*Supplied records*:

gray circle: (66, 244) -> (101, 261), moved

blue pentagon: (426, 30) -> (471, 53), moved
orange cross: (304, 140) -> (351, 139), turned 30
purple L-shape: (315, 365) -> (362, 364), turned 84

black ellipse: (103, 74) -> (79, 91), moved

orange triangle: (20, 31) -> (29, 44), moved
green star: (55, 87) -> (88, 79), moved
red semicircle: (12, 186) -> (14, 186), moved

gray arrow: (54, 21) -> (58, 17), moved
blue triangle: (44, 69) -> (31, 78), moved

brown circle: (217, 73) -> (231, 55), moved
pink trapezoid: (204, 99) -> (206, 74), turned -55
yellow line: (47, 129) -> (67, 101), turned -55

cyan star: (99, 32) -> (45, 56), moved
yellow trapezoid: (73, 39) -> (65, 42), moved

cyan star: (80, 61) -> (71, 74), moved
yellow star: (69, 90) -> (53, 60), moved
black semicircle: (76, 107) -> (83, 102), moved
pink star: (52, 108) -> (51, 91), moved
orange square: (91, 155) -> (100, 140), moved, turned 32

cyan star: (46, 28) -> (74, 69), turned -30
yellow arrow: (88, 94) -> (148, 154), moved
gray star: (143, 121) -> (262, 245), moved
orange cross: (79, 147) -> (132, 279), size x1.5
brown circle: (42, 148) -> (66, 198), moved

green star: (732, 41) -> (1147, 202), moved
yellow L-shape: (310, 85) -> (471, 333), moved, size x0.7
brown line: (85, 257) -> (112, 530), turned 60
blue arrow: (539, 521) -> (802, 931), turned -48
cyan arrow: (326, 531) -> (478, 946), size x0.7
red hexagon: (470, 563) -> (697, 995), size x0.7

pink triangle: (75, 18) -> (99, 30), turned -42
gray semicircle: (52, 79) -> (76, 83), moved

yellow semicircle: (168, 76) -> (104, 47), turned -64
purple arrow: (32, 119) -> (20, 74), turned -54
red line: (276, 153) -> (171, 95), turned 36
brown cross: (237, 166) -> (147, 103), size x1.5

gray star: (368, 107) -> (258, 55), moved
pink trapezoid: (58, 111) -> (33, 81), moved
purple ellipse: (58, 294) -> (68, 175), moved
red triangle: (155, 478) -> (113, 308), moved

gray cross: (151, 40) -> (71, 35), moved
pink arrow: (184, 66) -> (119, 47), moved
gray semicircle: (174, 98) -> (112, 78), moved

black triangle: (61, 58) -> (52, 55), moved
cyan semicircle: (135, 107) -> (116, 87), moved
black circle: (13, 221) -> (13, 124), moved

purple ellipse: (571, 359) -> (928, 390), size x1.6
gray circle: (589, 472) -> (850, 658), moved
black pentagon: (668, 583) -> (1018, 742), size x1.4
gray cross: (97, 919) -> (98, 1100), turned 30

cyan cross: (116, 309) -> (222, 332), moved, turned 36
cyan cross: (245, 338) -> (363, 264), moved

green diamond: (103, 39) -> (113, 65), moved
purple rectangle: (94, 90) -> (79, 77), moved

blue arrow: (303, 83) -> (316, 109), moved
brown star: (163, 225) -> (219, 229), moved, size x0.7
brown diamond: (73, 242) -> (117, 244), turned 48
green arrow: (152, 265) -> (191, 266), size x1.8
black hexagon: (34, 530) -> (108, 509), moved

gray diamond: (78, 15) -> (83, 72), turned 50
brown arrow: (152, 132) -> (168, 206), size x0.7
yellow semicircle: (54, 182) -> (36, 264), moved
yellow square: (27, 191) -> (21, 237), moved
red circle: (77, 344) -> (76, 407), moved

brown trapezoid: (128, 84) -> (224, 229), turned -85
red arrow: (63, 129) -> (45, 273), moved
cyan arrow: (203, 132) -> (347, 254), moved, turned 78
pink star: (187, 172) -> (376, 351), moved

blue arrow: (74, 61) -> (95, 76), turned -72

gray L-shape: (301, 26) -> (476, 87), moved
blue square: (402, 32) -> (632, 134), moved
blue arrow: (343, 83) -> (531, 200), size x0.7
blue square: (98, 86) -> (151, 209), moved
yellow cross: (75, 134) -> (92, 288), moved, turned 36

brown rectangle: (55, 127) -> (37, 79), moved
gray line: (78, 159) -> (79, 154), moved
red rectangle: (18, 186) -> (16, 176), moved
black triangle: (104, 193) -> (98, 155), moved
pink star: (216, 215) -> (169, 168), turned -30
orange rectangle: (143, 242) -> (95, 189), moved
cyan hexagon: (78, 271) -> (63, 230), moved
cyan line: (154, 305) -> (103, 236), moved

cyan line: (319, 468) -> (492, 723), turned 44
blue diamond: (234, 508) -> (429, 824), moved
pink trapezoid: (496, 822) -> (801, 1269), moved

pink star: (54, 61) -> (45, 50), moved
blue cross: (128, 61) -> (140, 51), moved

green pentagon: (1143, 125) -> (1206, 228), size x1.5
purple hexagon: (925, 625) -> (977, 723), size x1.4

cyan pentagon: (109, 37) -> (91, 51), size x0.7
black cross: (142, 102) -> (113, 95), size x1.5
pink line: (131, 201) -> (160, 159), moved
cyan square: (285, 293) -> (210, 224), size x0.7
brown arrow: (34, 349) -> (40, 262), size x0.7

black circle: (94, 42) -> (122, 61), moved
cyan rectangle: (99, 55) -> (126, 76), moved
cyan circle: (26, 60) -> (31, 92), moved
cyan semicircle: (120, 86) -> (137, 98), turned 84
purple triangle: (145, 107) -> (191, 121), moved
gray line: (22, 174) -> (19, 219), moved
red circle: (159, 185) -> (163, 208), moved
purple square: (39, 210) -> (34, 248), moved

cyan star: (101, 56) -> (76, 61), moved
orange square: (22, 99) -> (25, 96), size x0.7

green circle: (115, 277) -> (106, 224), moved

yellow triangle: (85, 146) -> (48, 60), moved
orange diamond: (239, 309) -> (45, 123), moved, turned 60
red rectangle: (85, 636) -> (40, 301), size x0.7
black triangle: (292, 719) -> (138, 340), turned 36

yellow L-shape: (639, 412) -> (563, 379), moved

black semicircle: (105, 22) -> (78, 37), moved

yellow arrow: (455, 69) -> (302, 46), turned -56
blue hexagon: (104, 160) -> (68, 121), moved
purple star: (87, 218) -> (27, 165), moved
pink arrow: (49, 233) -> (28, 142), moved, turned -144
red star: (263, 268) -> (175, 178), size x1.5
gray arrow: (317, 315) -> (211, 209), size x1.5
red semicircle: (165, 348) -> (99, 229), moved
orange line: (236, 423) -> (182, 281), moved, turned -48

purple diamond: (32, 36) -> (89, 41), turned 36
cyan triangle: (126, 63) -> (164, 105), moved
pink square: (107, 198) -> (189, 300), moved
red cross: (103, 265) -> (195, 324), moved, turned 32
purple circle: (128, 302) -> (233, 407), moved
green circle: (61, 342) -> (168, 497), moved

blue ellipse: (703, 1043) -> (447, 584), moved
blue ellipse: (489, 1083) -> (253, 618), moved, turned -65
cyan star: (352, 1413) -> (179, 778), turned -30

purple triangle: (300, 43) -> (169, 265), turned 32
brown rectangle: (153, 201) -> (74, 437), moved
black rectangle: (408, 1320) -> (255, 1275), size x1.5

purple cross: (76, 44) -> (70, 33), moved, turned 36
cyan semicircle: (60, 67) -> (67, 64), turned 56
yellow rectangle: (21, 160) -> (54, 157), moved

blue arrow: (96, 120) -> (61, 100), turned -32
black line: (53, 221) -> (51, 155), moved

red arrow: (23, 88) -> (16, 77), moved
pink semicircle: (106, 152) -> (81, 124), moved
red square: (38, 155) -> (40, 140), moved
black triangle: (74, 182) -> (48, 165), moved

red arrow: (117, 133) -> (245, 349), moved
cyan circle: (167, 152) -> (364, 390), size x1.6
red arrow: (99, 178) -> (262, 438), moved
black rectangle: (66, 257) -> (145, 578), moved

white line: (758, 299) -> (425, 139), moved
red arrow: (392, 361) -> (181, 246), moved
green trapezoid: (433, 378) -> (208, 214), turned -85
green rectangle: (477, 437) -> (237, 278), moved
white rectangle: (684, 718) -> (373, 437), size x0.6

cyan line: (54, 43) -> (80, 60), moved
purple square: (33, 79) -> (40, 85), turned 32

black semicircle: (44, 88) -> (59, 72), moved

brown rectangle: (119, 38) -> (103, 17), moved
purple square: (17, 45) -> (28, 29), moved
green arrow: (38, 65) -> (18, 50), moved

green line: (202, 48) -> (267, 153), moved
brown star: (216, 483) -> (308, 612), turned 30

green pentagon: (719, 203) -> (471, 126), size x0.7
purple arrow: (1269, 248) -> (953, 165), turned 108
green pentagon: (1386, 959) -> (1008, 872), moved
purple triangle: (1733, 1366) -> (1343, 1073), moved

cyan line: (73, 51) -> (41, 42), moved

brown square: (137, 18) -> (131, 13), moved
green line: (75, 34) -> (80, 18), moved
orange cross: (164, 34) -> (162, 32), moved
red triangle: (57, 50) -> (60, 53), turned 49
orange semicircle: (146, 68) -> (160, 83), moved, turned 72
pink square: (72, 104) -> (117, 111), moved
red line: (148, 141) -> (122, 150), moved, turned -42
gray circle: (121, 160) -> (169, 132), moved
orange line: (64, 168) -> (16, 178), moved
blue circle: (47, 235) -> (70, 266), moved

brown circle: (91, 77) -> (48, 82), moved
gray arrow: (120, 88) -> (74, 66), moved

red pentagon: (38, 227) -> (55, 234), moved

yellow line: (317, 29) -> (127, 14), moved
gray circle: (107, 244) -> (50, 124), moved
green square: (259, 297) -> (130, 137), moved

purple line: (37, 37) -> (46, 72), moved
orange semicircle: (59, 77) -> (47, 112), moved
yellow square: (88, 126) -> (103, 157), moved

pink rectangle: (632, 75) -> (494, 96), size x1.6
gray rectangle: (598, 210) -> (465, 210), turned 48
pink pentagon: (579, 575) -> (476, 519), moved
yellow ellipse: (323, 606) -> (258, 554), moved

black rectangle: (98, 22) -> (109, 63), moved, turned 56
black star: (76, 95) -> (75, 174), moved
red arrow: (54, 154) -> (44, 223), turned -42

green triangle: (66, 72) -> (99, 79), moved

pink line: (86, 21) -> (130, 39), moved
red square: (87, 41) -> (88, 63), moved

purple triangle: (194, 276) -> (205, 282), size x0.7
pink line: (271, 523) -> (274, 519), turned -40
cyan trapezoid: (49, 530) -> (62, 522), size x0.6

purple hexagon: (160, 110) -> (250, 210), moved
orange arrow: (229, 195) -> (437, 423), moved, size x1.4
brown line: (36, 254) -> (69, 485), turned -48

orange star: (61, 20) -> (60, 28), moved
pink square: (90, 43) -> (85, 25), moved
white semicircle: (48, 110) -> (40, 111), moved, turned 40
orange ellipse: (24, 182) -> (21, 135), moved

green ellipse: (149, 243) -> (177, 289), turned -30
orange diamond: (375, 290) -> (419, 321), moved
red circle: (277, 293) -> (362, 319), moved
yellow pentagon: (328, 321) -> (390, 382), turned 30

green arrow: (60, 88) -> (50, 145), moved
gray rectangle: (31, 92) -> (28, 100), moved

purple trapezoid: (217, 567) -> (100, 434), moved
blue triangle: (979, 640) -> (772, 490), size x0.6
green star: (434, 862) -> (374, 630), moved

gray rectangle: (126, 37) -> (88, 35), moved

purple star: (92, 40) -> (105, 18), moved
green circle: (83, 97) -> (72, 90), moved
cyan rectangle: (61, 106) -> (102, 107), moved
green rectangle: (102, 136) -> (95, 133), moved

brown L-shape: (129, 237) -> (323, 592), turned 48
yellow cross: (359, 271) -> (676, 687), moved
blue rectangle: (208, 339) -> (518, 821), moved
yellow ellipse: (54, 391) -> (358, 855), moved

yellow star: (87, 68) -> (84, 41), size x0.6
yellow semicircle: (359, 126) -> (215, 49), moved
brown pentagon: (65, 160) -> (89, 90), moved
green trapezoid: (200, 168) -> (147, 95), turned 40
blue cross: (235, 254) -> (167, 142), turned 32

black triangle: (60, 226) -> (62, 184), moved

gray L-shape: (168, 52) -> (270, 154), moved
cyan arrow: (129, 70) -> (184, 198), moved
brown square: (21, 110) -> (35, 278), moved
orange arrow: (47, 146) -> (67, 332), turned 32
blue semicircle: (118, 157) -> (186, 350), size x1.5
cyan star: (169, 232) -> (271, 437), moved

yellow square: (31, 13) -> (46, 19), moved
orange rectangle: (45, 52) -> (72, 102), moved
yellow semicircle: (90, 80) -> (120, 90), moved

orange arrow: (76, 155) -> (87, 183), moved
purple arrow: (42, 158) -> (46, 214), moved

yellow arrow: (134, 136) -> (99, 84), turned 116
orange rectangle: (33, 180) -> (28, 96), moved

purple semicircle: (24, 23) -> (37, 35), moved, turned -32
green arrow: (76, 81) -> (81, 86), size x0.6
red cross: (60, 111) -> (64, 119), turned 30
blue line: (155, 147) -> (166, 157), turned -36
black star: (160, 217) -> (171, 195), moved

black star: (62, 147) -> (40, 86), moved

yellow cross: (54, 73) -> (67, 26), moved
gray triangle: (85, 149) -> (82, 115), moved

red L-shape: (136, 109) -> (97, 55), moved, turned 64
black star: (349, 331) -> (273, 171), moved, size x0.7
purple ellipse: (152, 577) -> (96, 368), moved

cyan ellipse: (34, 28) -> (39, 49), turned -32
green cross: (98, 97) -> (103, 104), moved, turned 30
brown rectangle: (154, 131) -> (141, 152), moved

*Work to be completed*: Search the entries for the word "white". Copy each line where it appears.

*Reply*:
white line: (758, 299) -> (425, 139), moved
white rectangle: (684, 718) -> (373, 437), size x0.6
white semicircle: (48, 110) -> (40, 111), moved, turned 40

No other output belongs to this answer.